| What this task involves |
The answer must be every entry below, word for word, with the pictures left out.

Scene difference descriptions

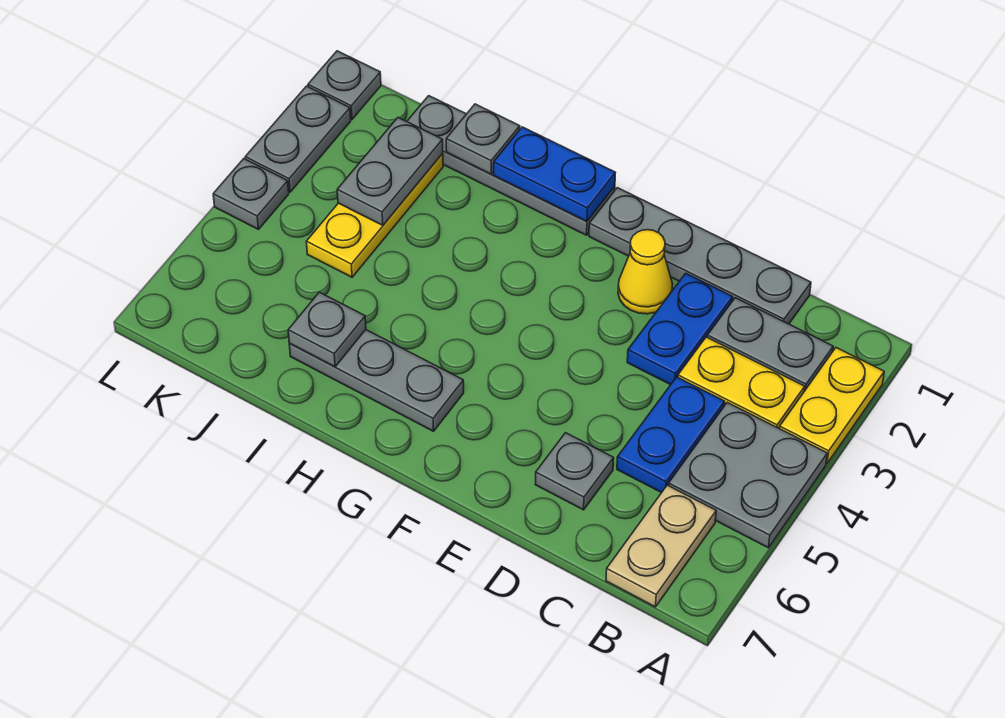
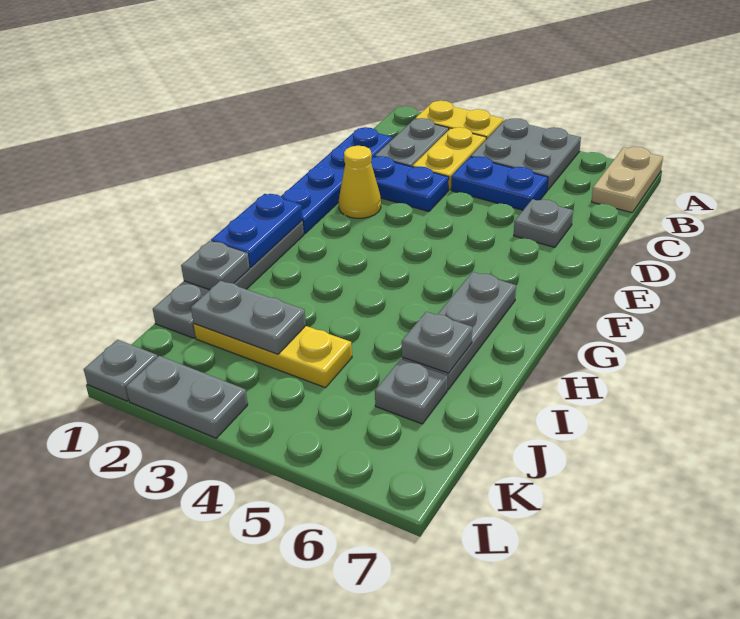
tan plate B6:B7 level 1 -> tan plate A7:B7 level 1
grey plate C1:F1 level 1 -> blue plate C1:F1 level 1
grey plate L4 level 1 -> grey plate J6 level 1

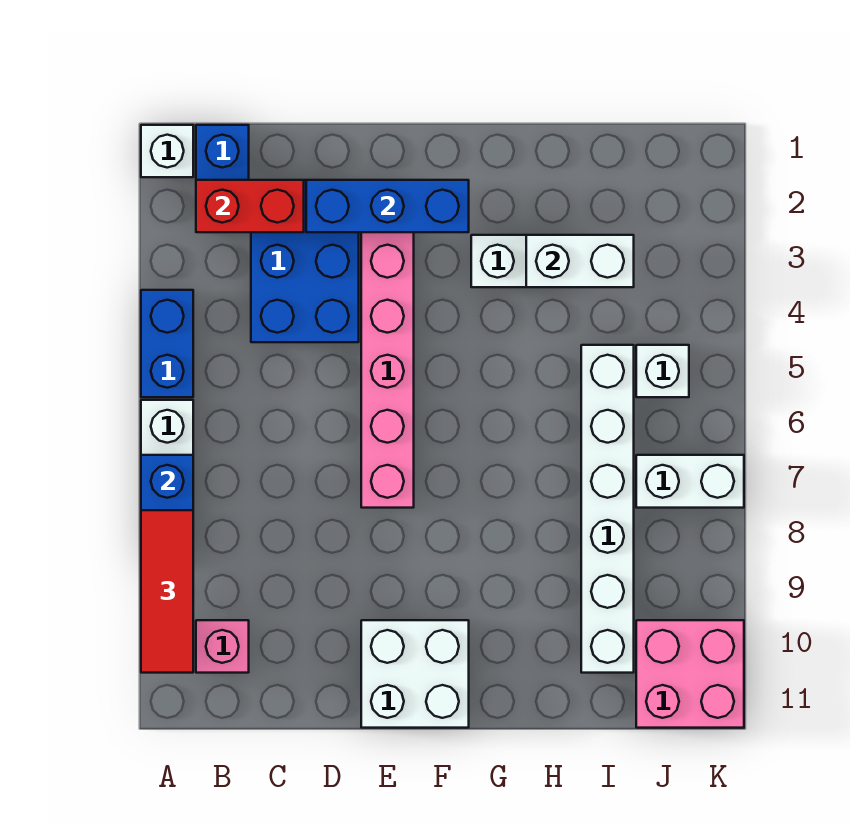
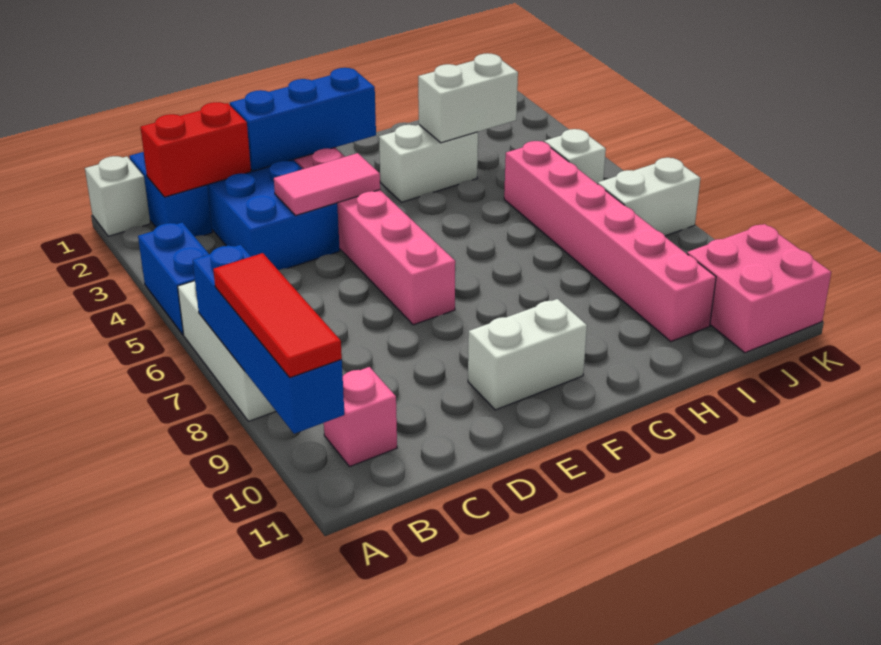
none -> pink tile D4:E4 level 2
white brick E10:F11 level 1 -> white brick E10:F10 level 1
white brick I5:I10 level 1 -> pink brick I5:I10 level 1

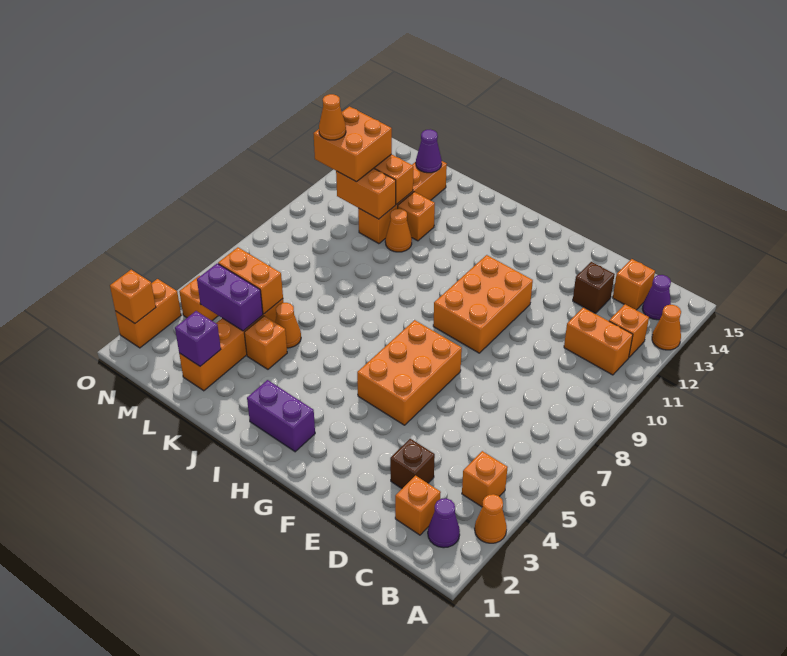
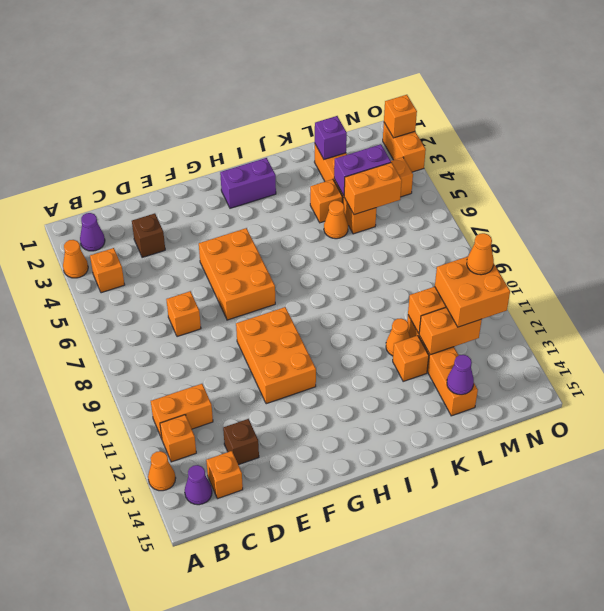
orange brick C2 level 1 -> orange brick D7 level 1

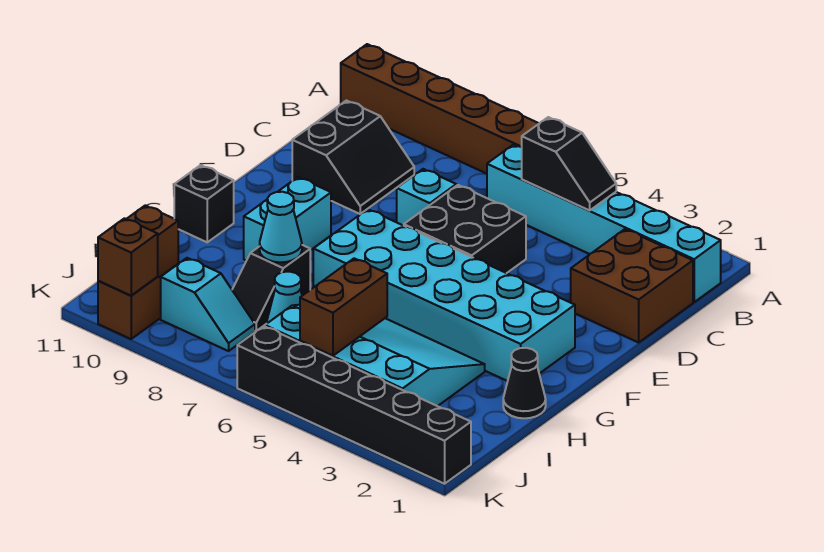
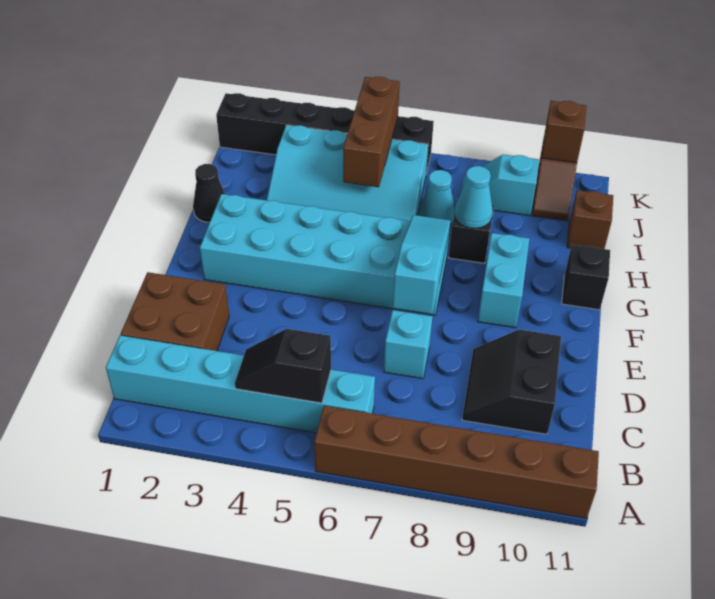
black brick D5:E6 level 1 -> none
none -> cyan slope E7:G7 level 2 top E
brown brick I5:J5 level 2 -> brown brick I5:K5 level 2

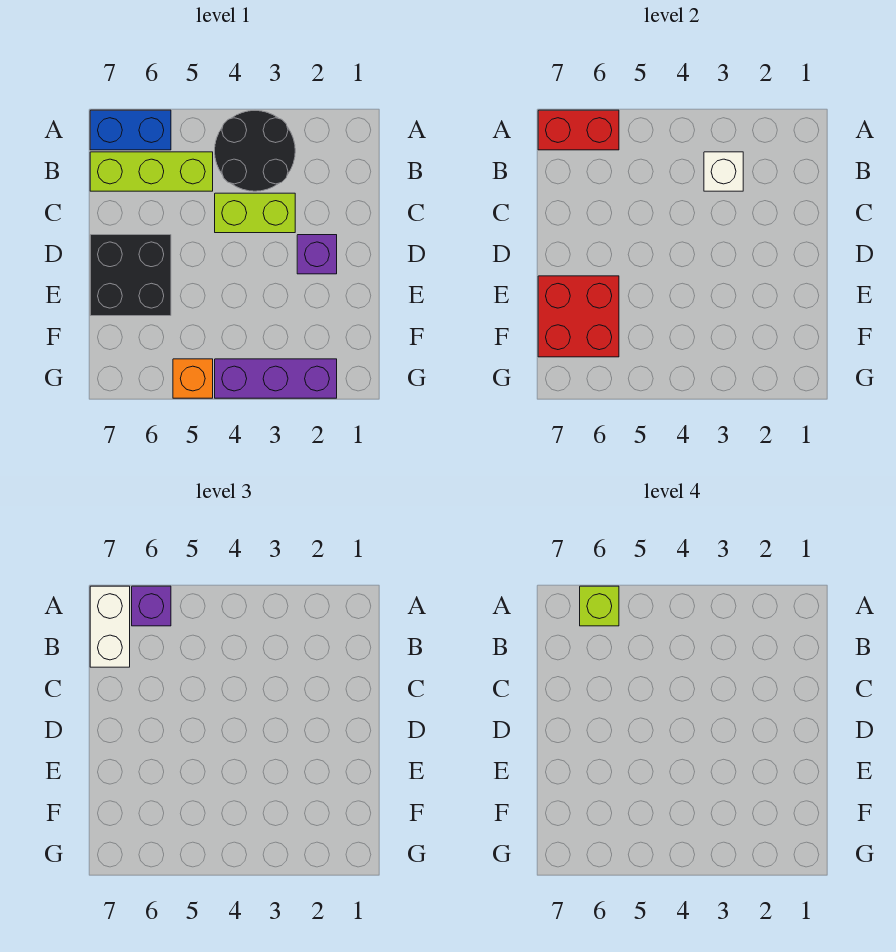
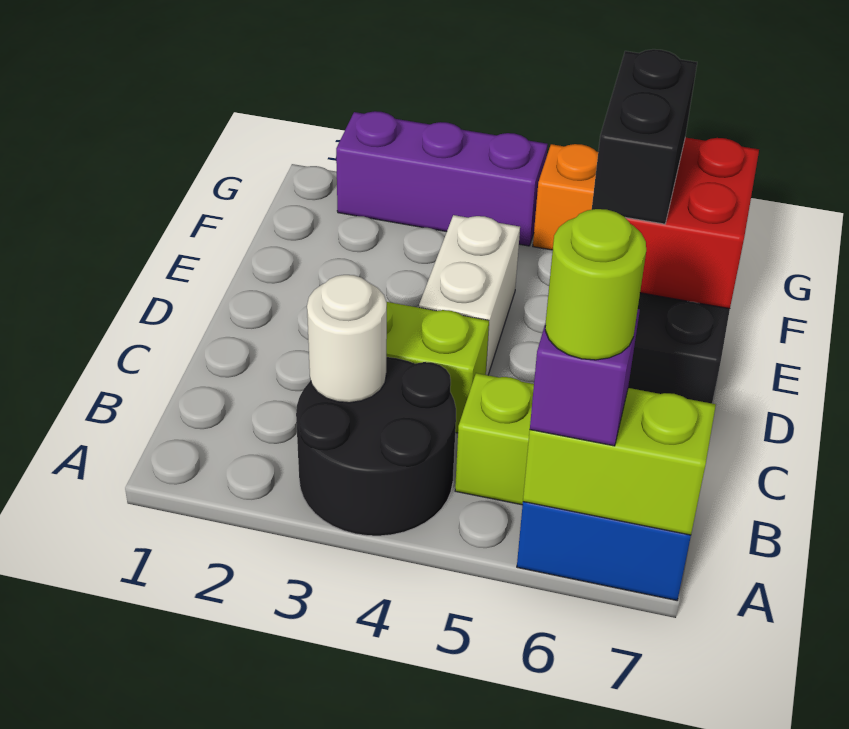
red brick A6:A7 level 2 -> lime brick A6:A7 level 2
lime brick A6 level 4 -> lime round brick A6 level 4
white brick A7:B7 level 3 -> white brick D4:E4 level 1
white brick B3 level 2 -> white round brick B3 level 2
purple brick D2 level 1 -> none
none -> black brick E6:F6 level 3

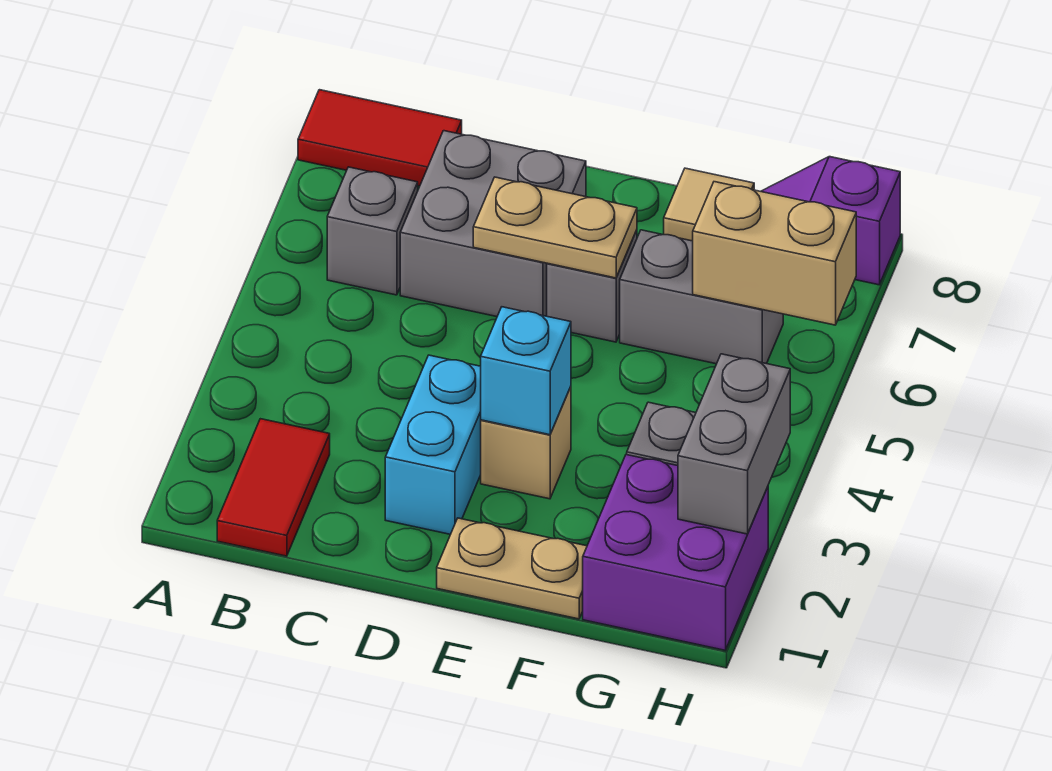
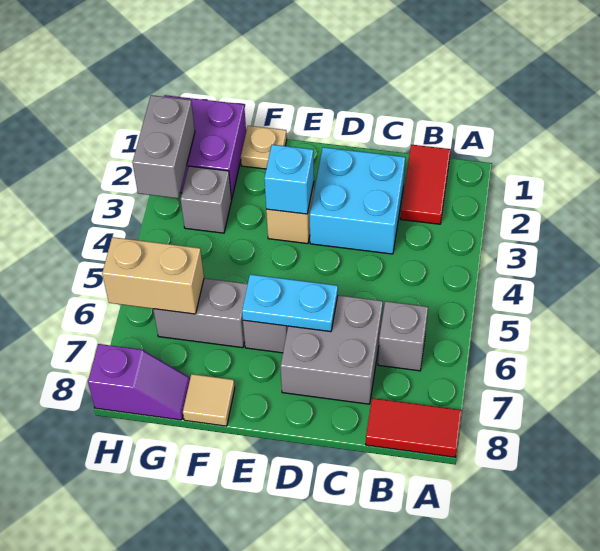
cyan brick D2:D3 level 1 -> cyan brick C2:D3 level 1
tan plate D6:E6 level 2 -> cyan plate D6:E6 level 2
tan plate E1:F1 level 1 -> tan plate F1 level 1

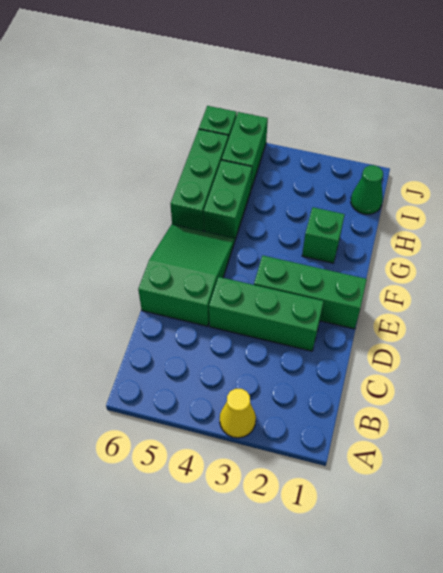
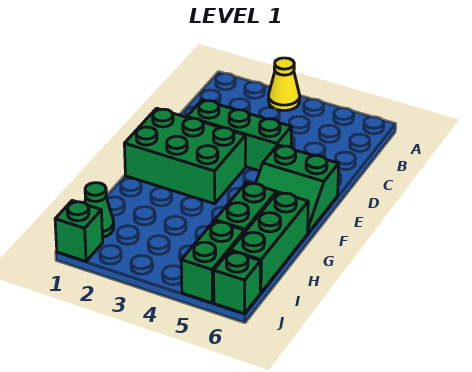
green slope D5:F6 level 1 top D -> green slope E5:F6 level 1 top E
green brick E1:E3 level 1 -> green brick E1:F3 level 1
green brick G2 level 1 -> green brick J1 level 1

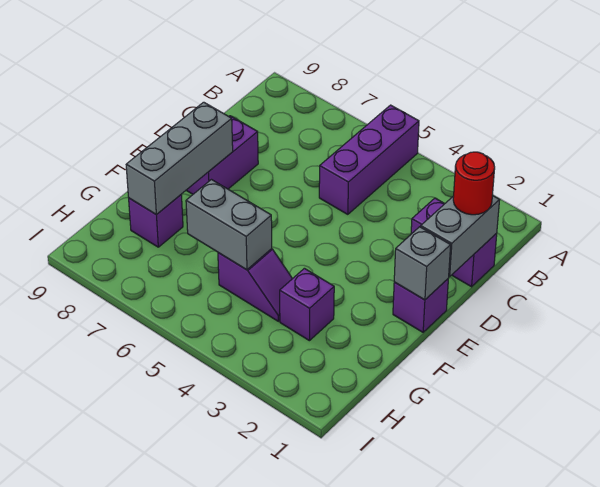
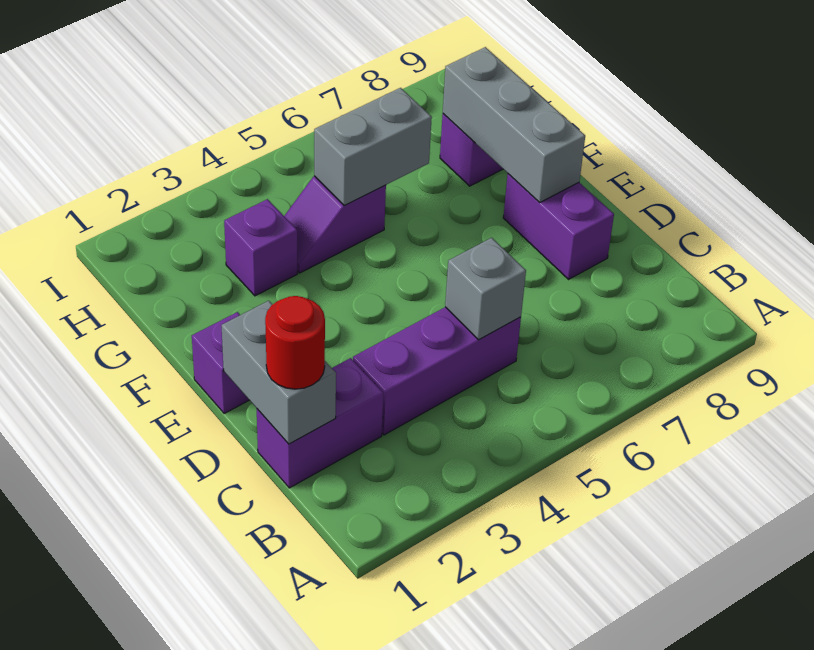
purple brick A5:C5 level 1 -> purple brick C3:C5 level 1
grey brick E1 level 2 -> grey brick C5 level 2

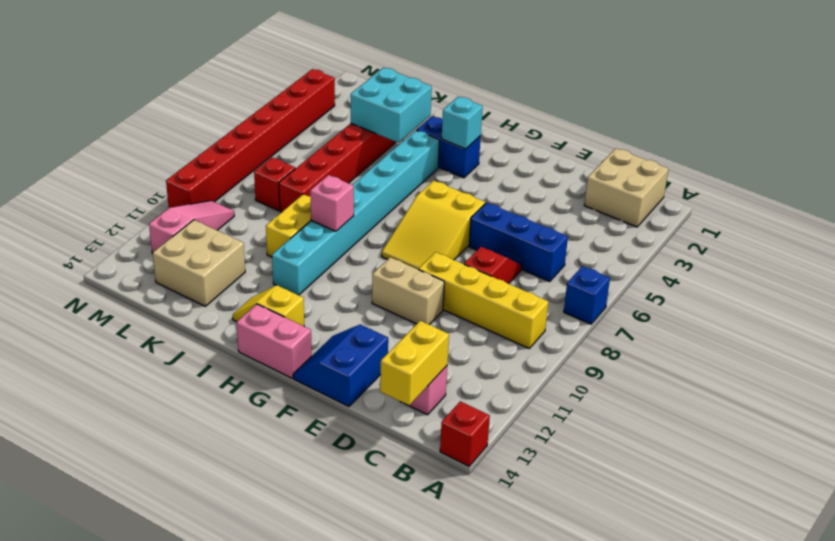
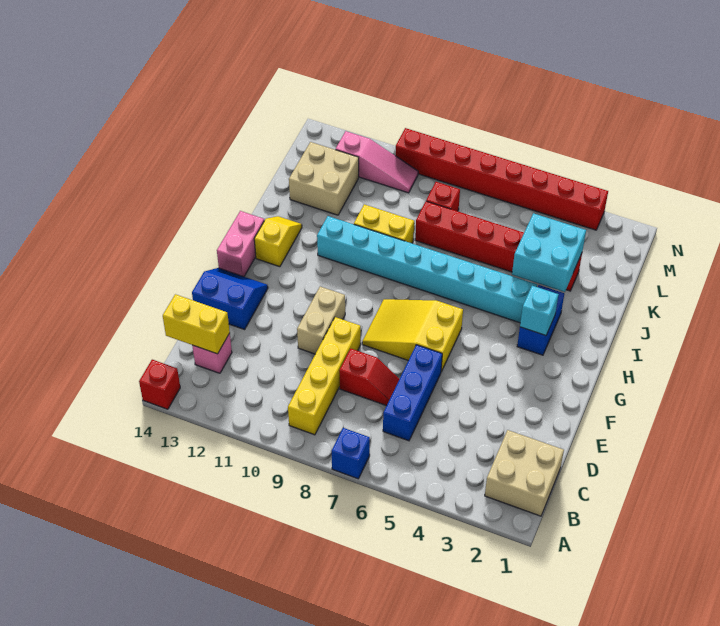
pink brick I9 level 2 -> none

| Answer to the problem |
tan plate B6:B7 level 1 -> tan plate A7:B7 level 1
grey plate C1:F1 level 1 -> blue plate C1:F1 level 1
grey plate L4 level 1 -> grey plate J6 level 1

none -> pink tile D4:E4 level 2
white brick E10:F11 level 1 -> white brick E10:F10 level 1
white brick I5:I10 level 1 -> pink brick I5:I10 level 1

orange brick C2 level 1 -> orange brick D7 level 1

black brick D5:E6 level 1 -> none
none -> cyan slope E7:G7 level 2 top E
brown brick I5:J5 level 2 -> brown brick I5:K5 level 2

red brick A6:A7 level 2 -> lime brick A6:A7 level 2
lime brick A6 level 4 -> lime round brick A6 level 4
white brick A7:B7 level 3 -> white brick D4:E4 level 1
white brick B3 level 2 -> white round brick B3 level 2
purple brick D2 level 1 -> none
none -> black brick E6:F6 level 3

cyan brick D2:D3 level 1 -> cyan brick C2:D3 level 1
tan plate D6:E6 level 2 -> cyan plate D6:E6 level 2
tan plate E1:F1 level 1 -> tan plate F1 level 1

green slope D5:F6 level 1 top D -> green slope E5:F6 level 1 top E
green brick E1:E3 level 1 -> green brick E1:F3 level 1
green brick G2 level 1 -> green brick J1 level 1

purple brick A5:C5 level 1 -> purple brick C3:C5 level 1
grey brick E1 level 2 -> grey brick C5 level 2

pink brick I9 level 2 -> none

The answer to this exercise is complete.